------ Data provided ------

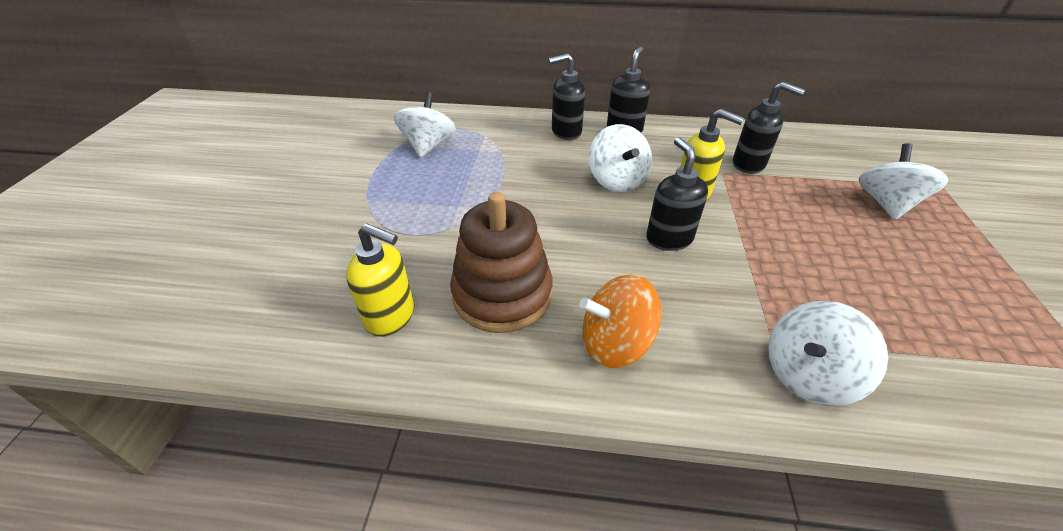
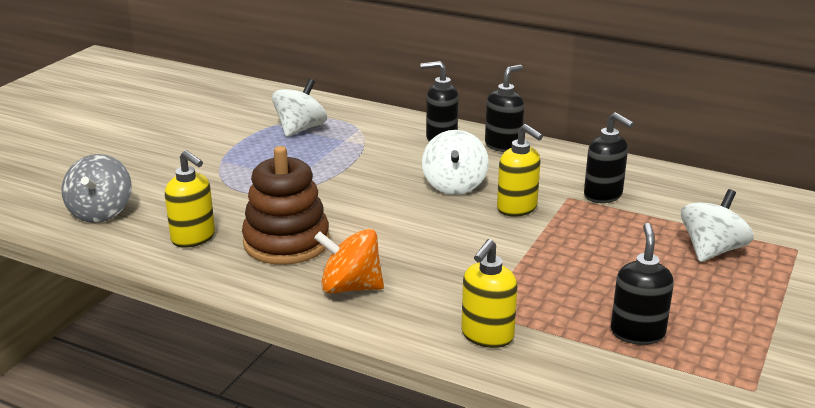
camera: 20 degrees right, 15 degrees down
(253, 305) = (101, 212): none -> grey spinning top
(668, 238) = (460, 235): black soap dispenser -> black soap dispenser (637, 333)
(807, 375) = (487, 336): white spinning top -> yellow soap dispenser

------
------ Data provided ------

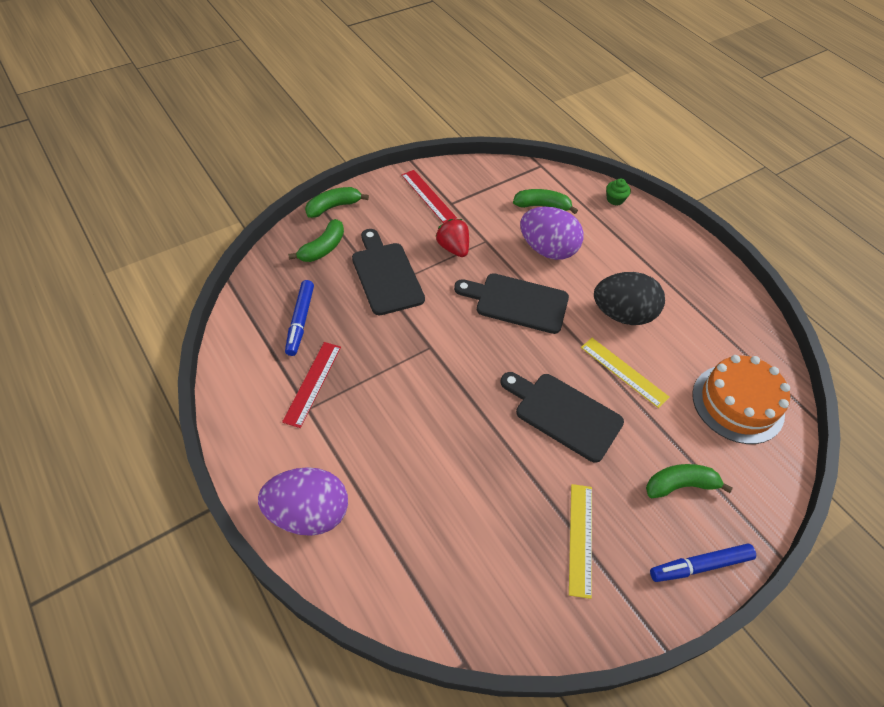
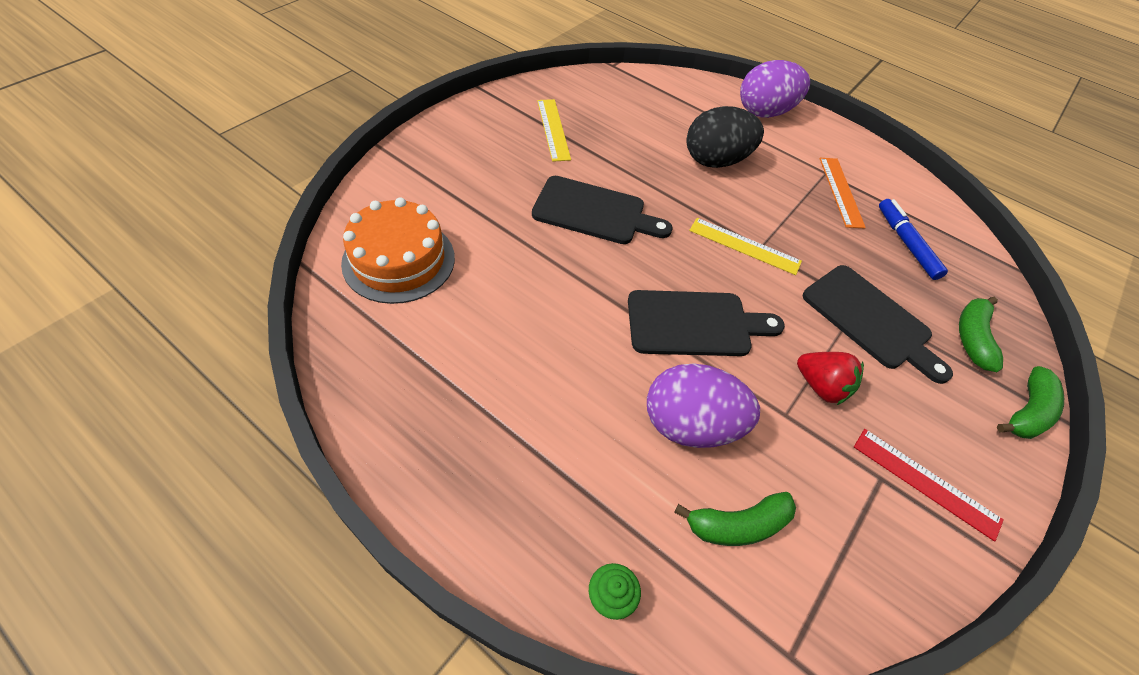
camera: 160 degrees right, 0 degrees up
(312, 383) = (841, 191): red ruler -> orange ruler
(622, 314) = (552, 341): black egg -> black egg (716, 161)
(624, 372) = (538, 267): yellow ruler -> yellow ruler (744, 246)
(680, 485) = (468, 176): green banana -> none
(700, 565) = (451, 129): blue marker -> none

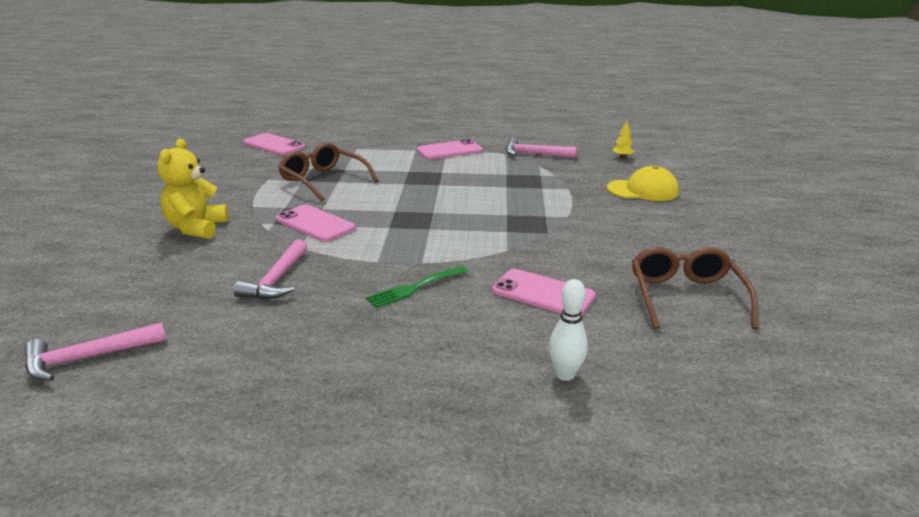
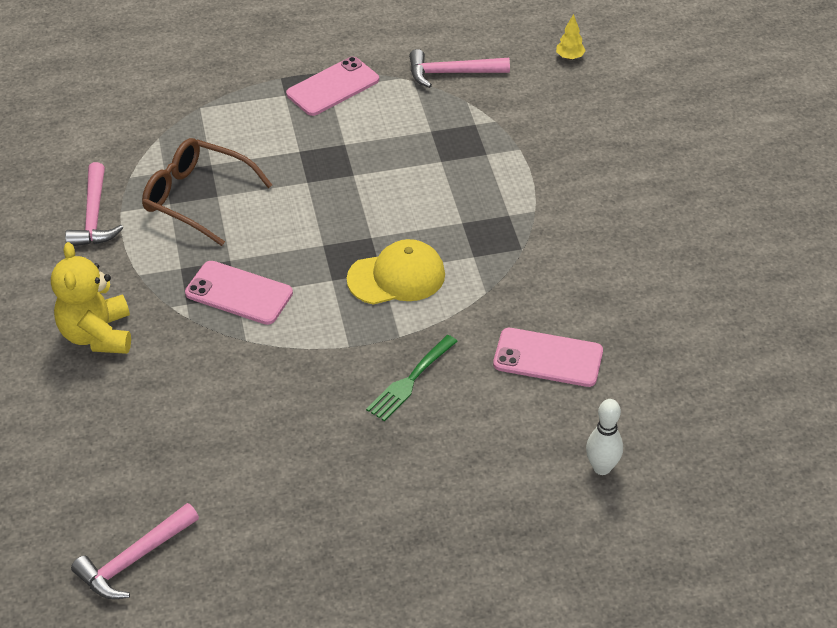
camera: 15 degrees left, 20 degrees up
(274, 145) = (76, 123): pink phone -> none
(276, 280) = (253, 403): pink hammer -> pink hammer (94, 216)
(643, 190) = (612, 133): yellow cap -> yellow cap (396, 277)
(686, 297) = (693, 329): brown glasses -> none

------
------ Data provided ------

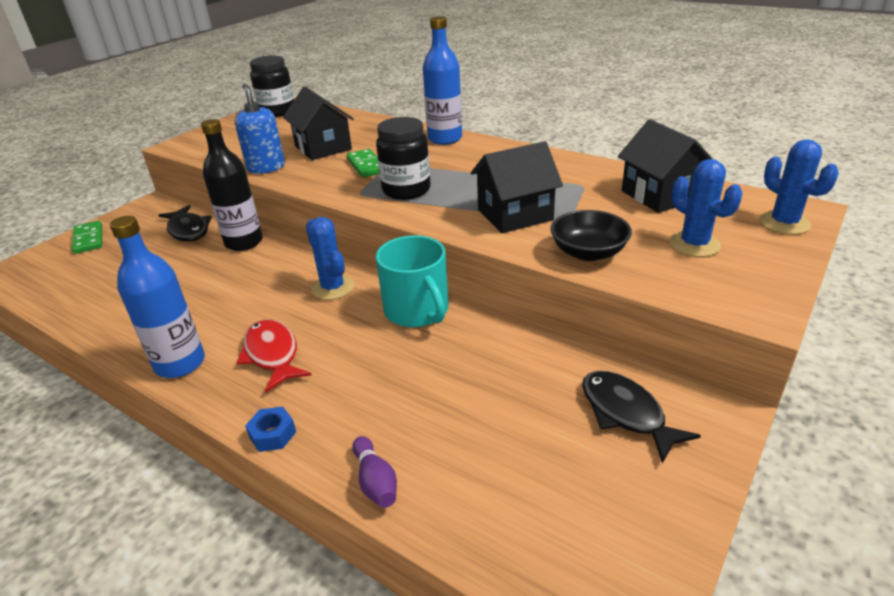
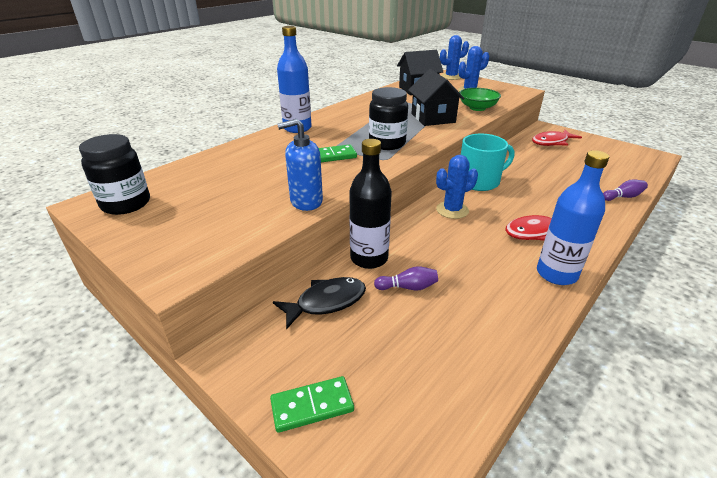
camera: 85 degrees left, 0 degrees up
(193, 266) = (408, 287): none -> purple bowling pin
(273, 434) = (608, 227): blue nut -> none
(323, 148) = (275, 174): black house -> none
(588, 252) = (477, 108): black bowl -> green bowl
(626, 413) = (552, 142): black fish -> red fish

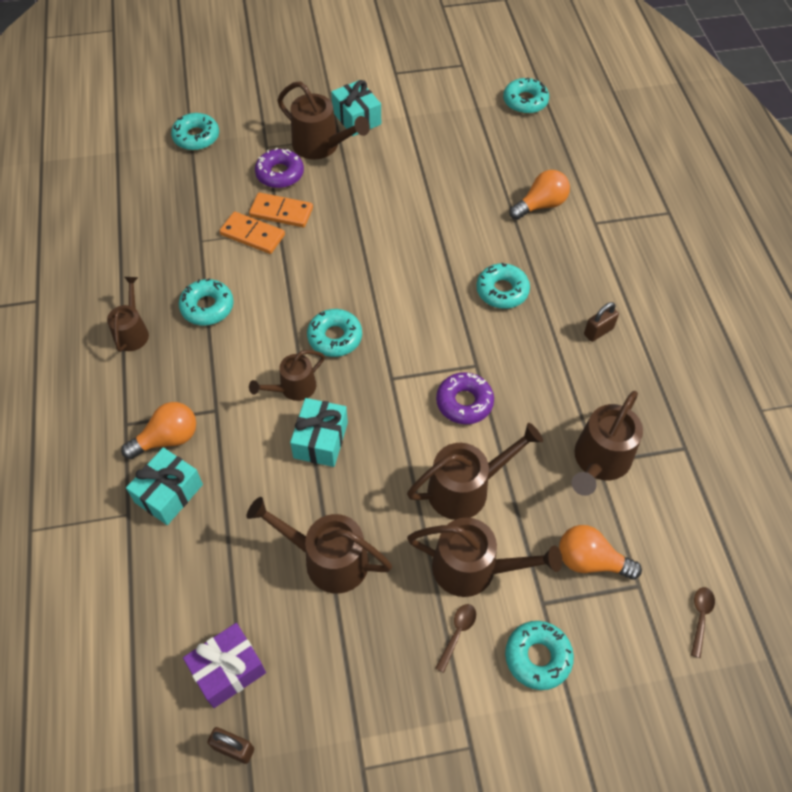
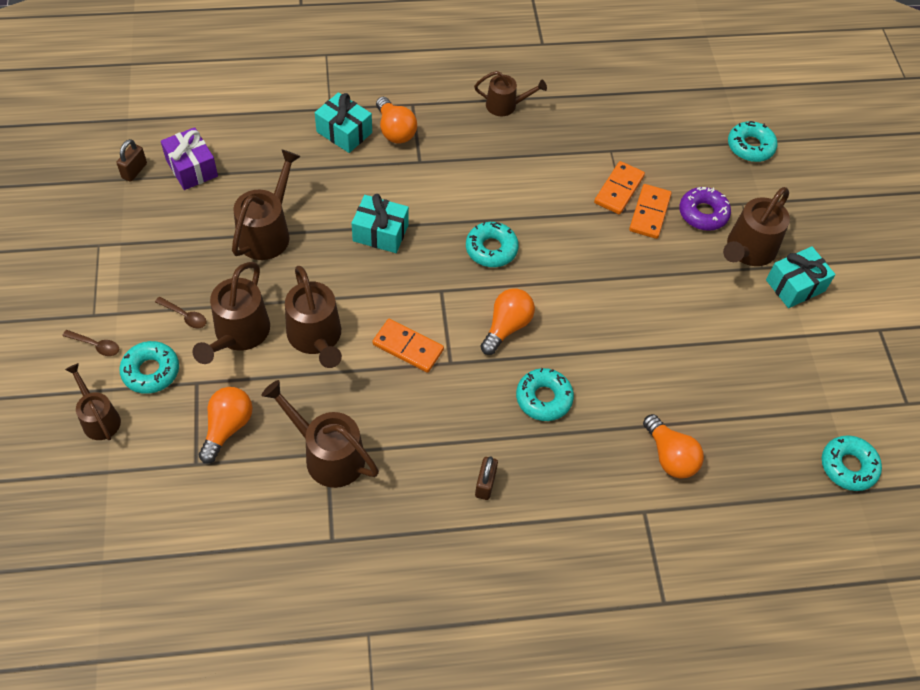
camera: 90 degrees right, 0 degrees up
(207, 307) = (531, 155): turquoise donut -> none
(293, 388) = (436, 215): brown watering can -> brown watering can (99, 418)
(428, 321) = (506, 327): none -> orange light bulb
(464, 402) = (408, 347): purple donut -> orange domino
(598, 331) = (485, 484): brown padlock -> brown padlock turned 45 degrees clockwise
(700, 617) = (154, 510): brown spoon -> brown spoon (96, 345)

------

▶ _What you need to do_
Reproduce, exactly and only, the lines of the records above starting at the line with "camera: 85 degrees left, 0 degrees up" and ending at the line with "(464, 402) = (408, 347): purple", both included. Leave every picture out.

▶ _Solution to the problem_
camera: 85 degrees left, 0 degrees up
(193, 266) = (408, 287): none -> purple bowling pin
(273, 434) = (608, 227): blue nut -> none
(323, 148) = (275, 174): black house -> none
(588, 252) = (477, 108): black bowl -> green bowl
(626, 413) = (552, 142): black fish -> red fish

camera: 90 degrees right, 0 degrees up
(207, 307) = (531, 155): turquoise donut -> none
(293, 388) = (436, 215): brown watering can -> brown watering can (99, 418)
(428, 321) = (506, 327): none -> orange light bulb
(464, 402) = (408, 347): purple donut -> orange domino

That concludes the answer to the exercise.